*Records to use:*
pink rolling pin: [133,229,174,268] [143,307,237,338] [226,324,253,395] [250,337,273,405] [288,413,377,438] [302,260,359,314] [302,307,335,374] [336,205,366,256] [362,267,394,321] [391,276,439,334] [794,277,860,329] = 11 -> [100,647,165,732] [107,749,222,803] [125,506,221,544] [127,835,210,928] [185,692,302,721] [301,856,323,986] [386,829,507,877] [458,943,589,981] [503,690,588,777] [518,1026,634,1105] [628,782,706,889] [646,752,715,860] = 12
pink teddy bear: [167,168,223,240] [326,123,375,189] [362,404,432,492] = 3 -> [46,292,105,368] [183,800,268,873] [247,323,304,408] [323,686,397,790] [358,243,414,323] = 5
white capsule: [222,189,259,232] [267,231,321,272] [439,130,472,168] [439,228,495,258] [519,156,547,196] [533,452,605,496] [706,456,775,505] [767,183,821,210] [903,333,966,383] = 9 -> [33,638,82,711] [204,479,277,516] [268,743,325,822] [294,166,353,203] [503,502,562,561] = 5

==

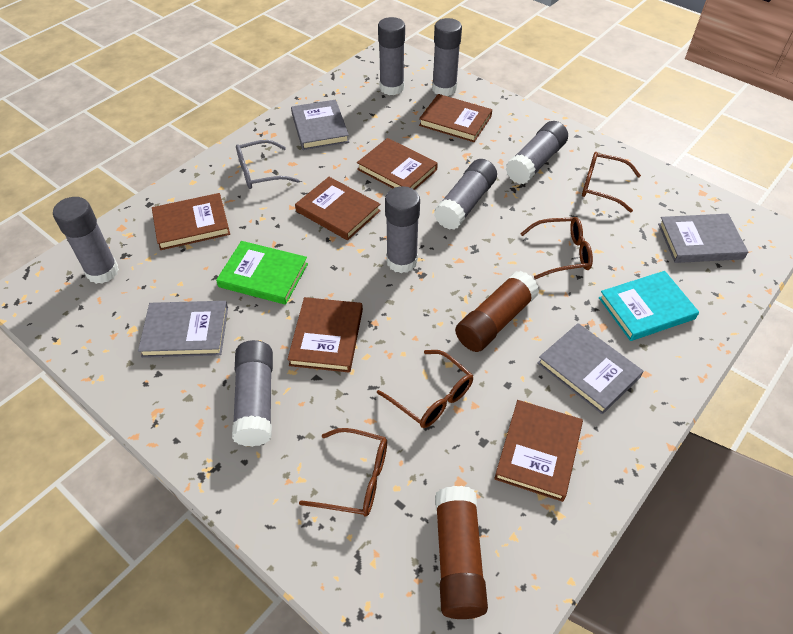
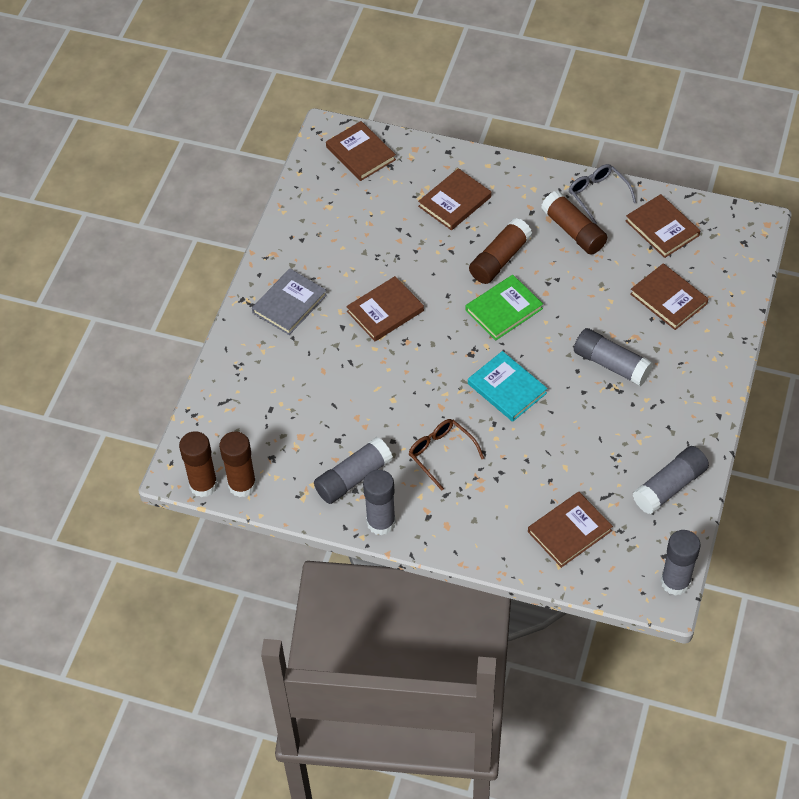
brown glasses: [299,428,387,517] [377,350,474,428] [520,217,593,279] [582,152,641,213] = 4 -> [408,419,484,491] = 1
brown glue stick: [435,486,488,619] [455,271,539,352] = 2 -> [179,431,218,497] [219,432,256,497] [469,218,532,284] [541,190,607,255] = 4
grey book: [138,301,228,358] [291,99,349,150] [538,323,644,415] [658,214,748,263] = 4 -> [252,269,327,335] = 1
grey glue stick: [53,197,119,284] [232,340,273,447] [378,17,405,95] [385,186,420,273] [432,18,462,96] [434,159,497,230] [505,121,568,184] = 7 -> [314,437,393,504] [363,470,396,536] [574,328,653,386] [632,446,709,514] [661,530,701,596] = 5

*Assignment:*
Among the lines of the data, find every one that holds "glue" and copy it.

*Answer section:*
brown glue stick: [435,486,488,619] [455,271,539,352] = 2 -> [179,431,218,497] [219,432,256,497] [469,218,532,284] [541,190,607,255] = 4
grey glue stick: [53,197,119,284] [232,340,273,447] [378,17,405,95] [385,186,420,273] [432,18,462,96] [434,159,497,230] [505,121,568,184] = 7 -> [314,437,393,504] [363,470,396,536] [574,328,653,386] [632,446,709,514] [661,530,701,596] = 5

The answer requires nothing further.